Quote the records below in full, exactly as given, with the images taken out.

[Records drawn from a dataset]
..............................
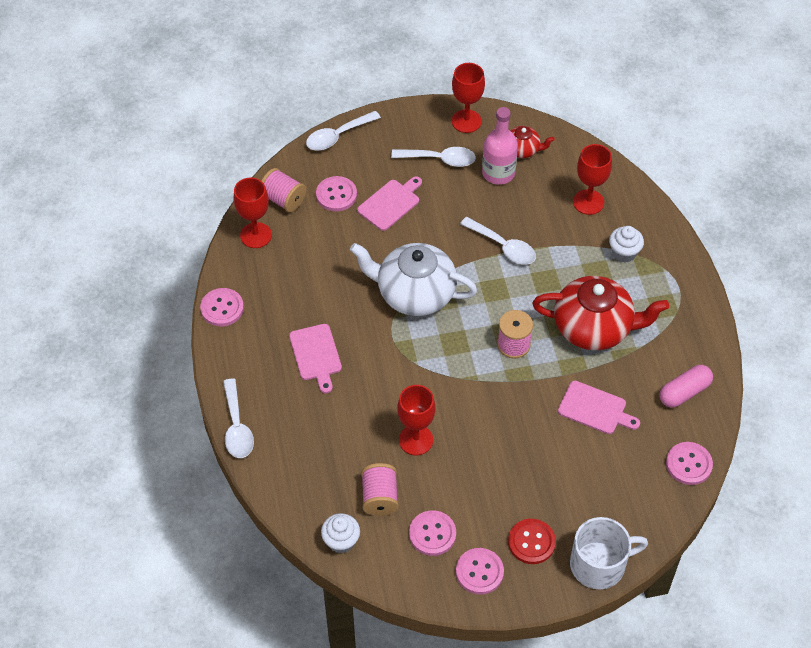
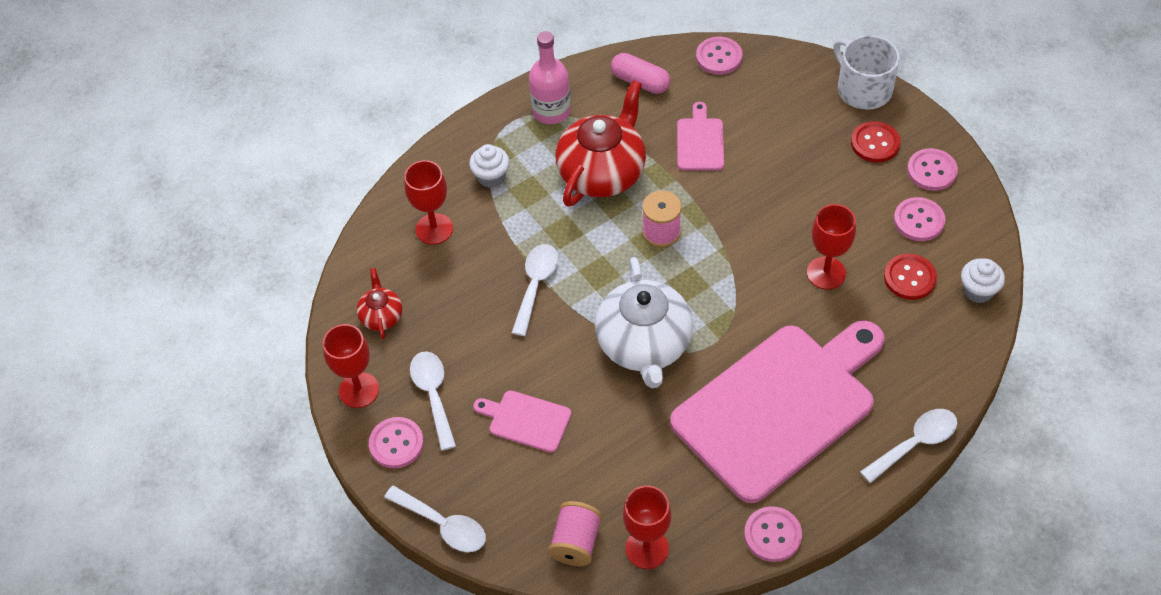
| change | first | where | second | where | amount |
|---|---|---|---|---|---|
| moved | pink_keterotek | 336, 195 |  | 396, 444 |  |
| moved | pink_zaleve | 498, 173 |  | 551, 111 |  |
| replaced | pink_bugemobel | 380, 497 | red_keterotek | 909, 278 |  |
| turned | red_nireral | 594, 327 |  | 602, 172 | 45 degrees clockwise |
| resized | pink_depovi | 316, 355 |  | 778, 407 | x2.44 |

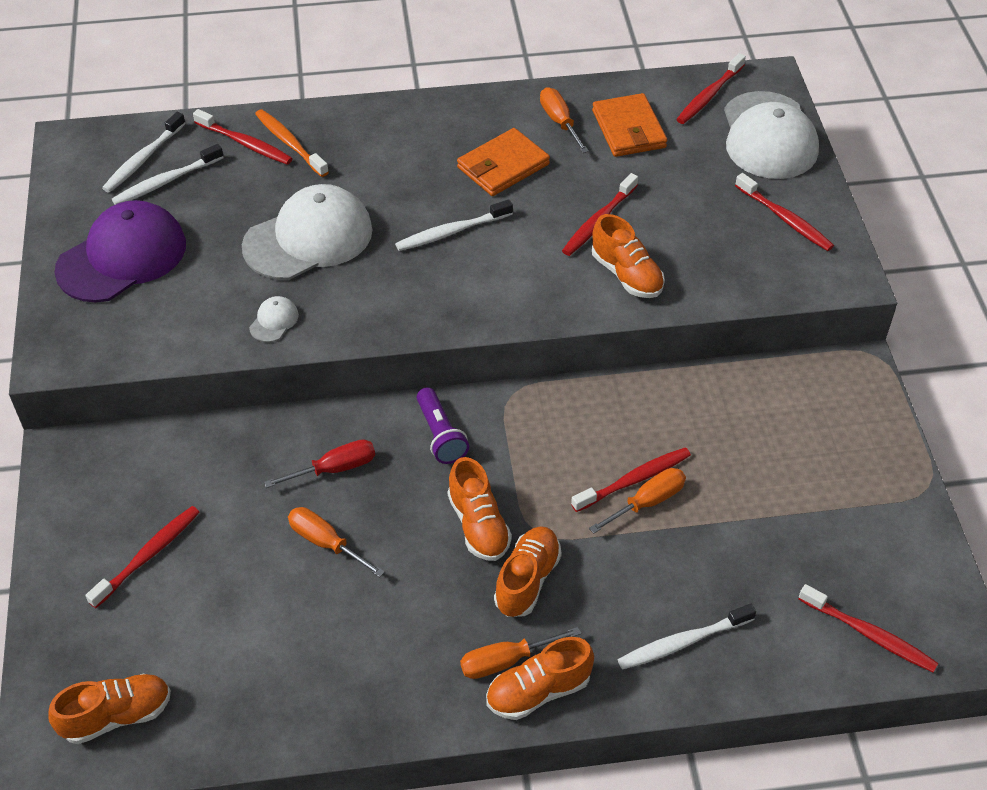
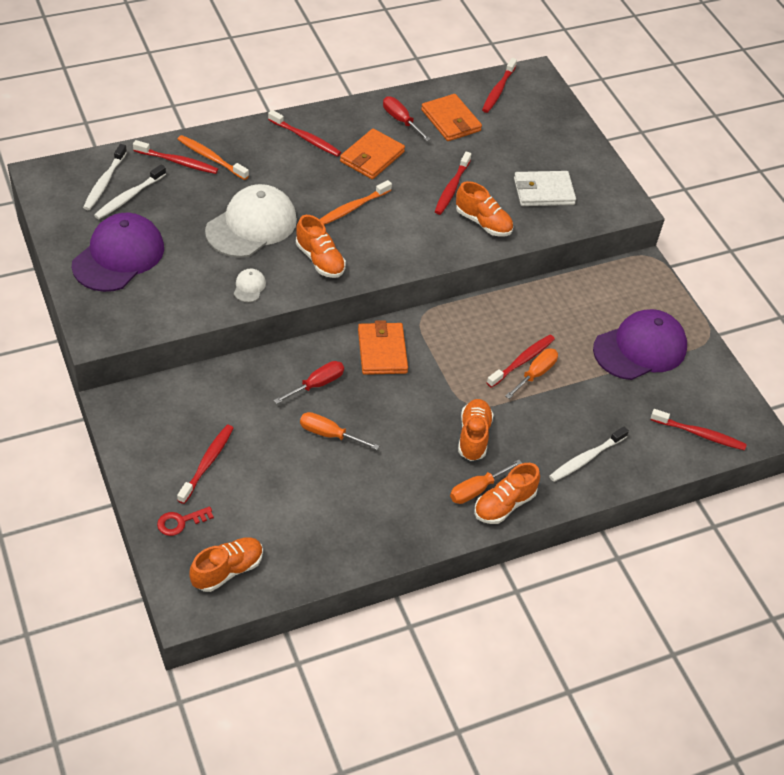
| change | first | where | second | where | amount |
|---|---|---|---|---|---|
| removed | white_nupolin | 768, 136 |  |  |  |
| added |  |  | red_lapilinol | 180, 522 |  |
| added |  |  | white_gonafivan | 543, 191 |  |
| added |  |  | purple_nupolin | 640, 348 |  |
| moved | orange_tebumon | 478, 525 |  | 320, 260 |  |
| moved | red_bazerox | 785, 219 |  | 306, 138 |  |
| replaced | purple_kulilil | 440, 435 | orange_gonafivan | 382, 351 |  |
| recoloured | white_bazerox | 451, 232 | orange_bazerox | 352, 208 |  |
| recoloured | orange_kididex | 559, 122 | red_kididex | 401, 120 |  |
..............................
Solution below
| change | first | where | second | where | amount |
|---|---|---|---|---|---|
| moved | pink_keterotek | 336, 195 |  | 396, 444 |  |
| moved | pink_zaleve | 498, 173 |  | 551, 111 |  |
| replaced | pink_bugemobel | 380, 497 | red_keterotek | 909, 278 |  |
| turned | red_nireral | 594, 327 |  | 602, 172 | 45 degrees clockwise |
| resized | pink_depovi | 316, 355 |  | 778, 407 | x2.44 |

| change | first | where | second | where | amount |
|---|---|---|---|---|---|
| removed | white_nupolin | 768, 136 |  |  |  |
| added |  |  | red_lapilinol | 180, 522 |  |
| added |  |  | white_gonafivan | 543, 191 |  |
| added |  |  | purple_nupolin | 640, 348 |  |
| moved | orange_tebumon | 478, 525 |  | 320, 260 |  |
| moved | red_bazerox | 785, 219 |  | 306, 138 |  |
| replaced | purple_kulilil | 440, 435 | orange_gonafivan | 382, 351 |  |
| recoloured | white_bazerox | 451, 232 | orange_bazerox | 352, 208 |  |
| recoloured | orange_kididex | 559, 122 | red_kididex | 401, 120 |  |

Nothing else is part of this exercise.